● What needs to be done
Only the lines from the one with "none -> blue brick C4 level 1" to the end of the data below should be given again, exactly, with both ends included and pictures omitted.

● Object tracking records
◆ ◆ ◆

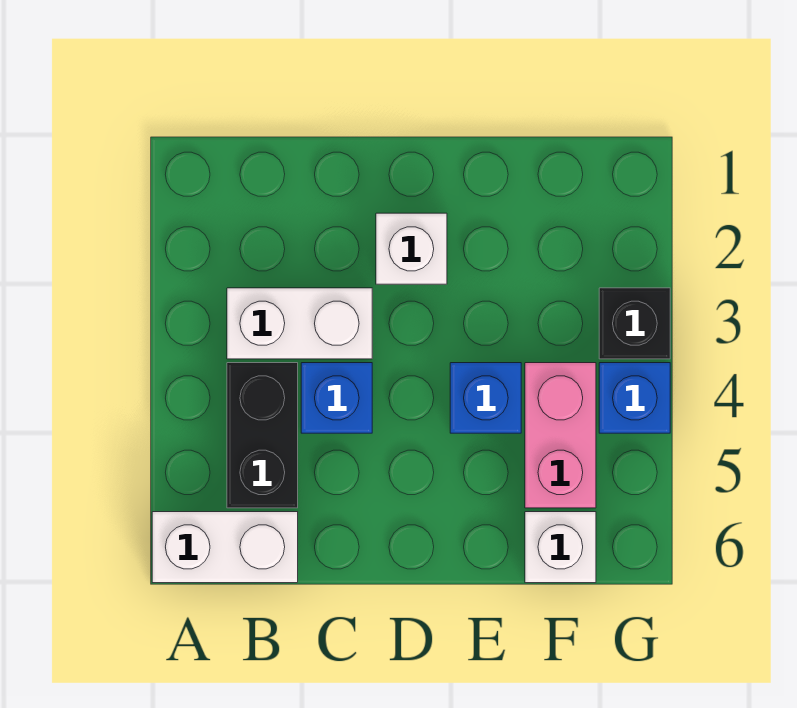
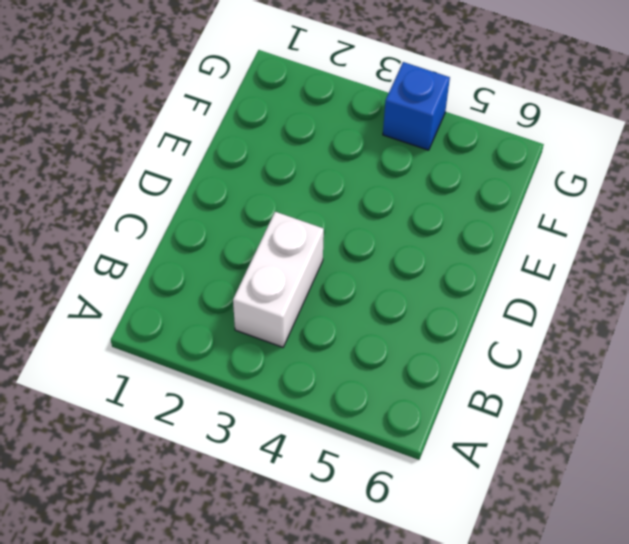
none -> white brick A6:B6 level 1
none -> black brick B4:B5 level 1

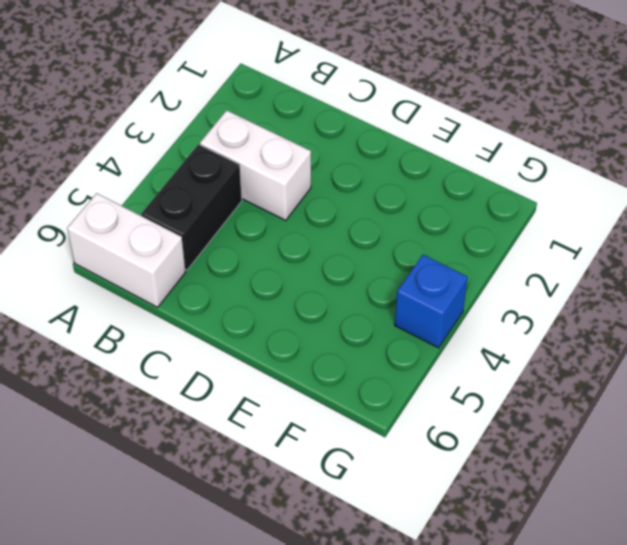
none -> blue brick C4 level 1
none -> white brick D2 level 1

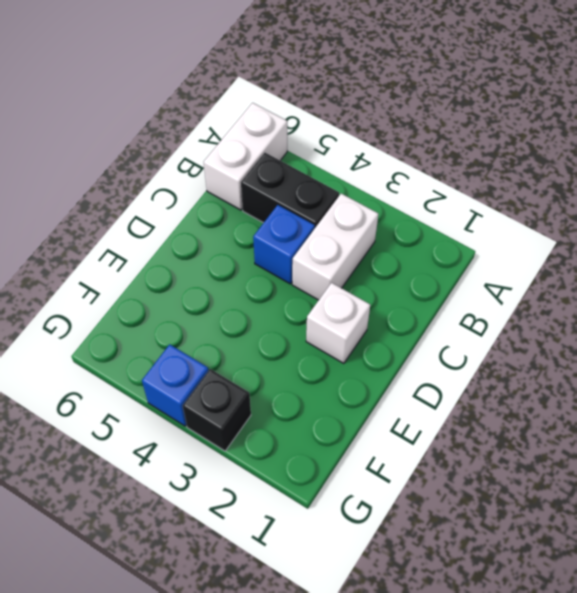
none -> blue brick E4 level 1
none -> pink brick F4:F5 level 1

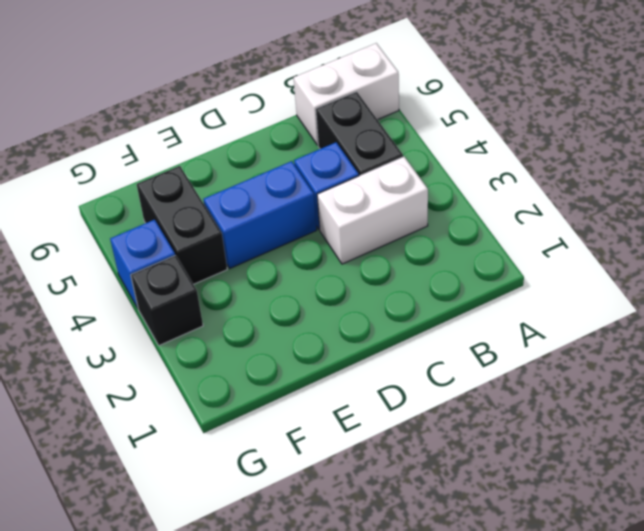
blue brick D4:E4 level 1 -> blue brick E4 level 1
black brick F4:F5 level 1 -> pink brick F4:F5 level 1
none -> white brick D2 level 1
none -> white brick F6 level 1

◆ ◆ ◆

● Response area
none -> blue brick C4 level 1
none -> white brick D2 level 1

none -> blue brick E4 level 1
none -> pink brick F4:F5 level 1

blue brick D4:E4 level 1 -> blue brick E4 level 1
black brick F4:F5 level 1 -> pink brick F4:F5 level 1
none -> white brick D2 level 1
none -> white brick F6 level 1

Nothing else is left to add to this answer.